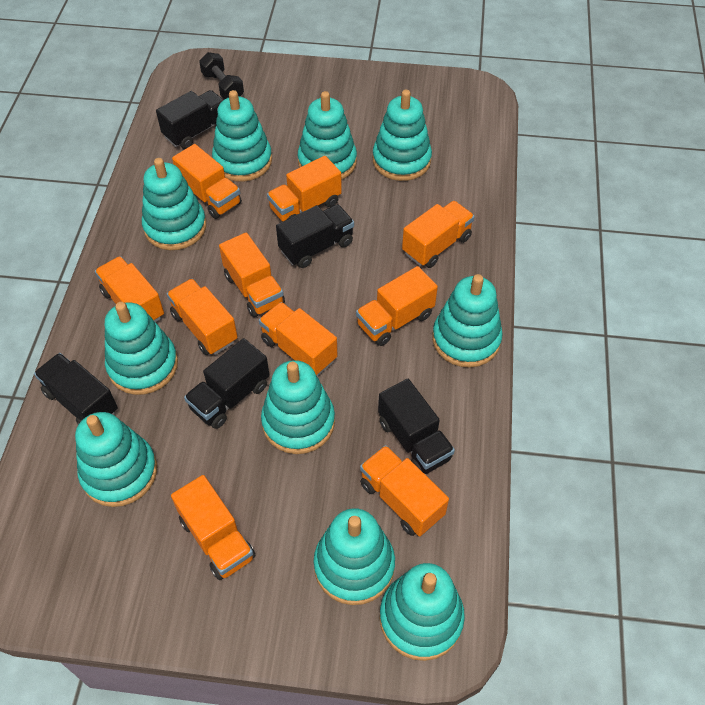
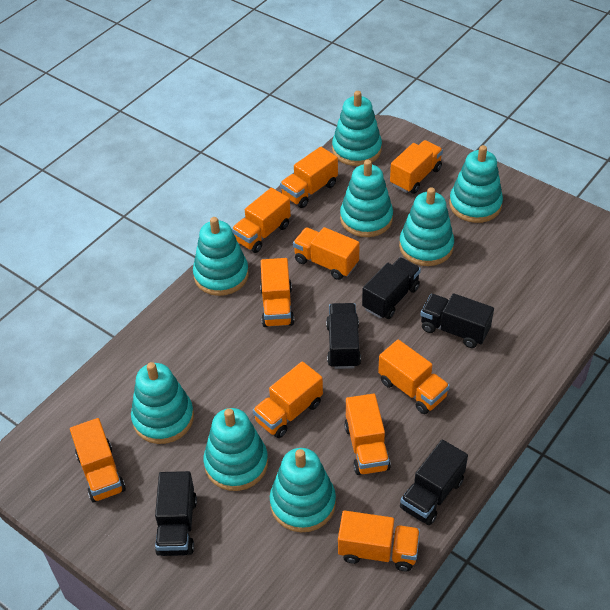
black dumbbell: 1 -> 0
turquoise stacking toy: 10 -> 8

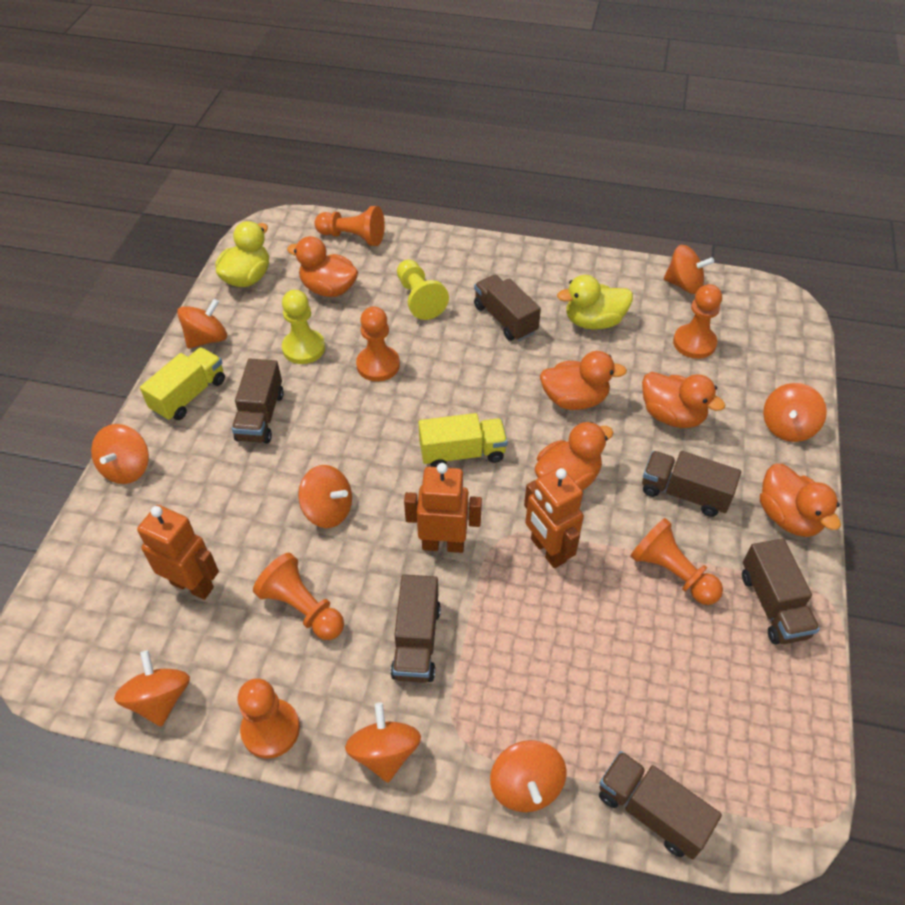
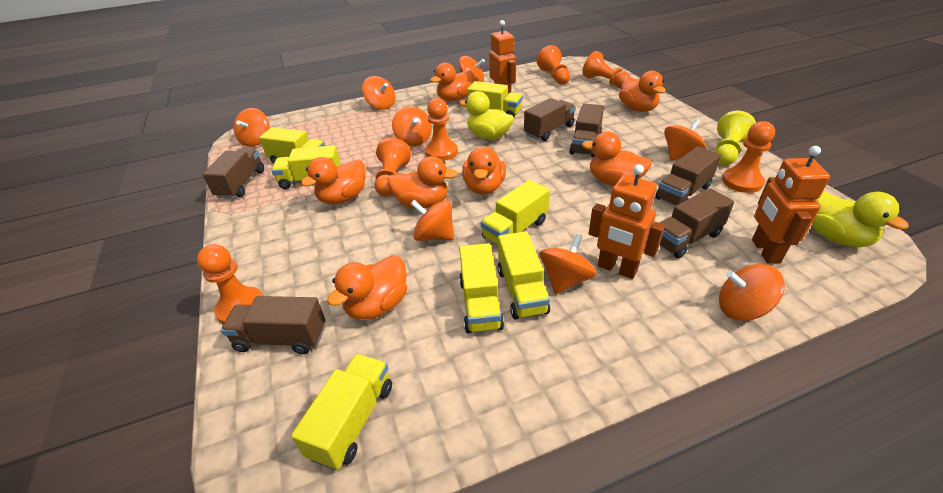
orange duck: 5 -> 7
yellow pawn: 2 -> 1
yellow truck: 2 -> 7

==

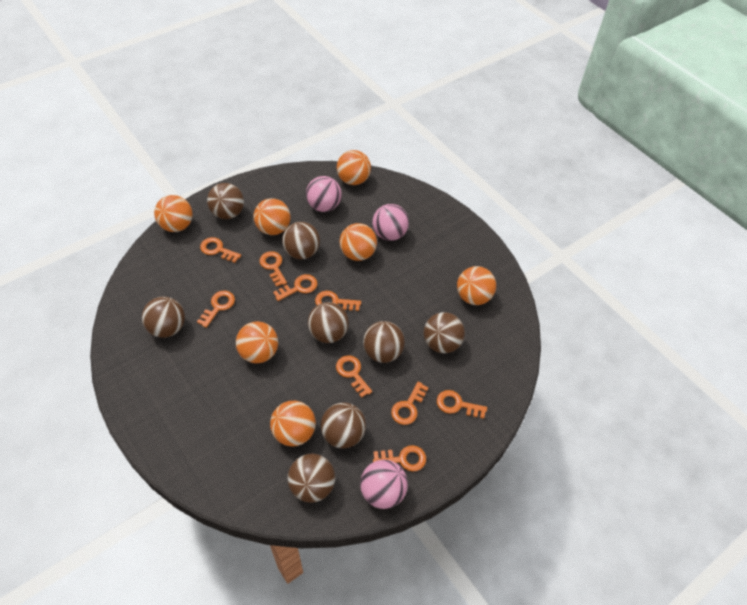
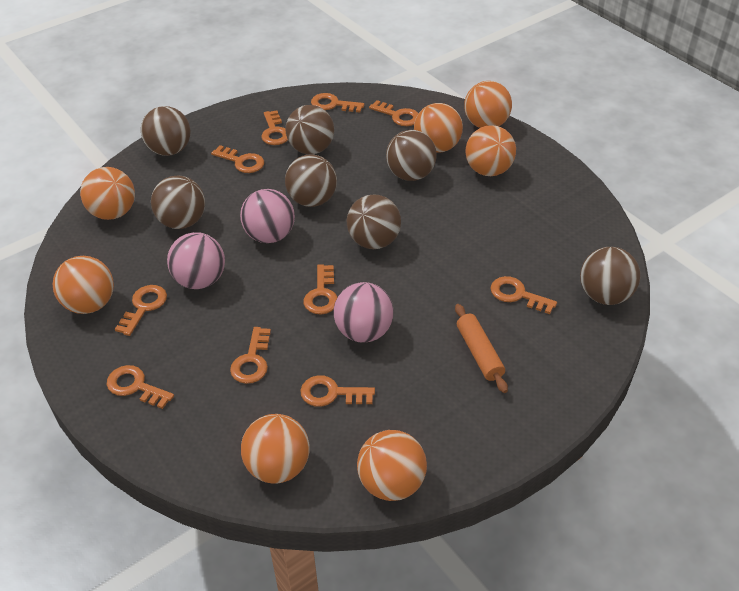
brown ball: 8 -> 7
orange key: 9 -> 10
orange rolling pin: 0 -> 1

* Exercise *
Every line above holding the string "orange" should be listed.

* Your response *
orange duck: 5 -> 7
orange key: 9 -> 10
orange rolling pin: 0 -> 1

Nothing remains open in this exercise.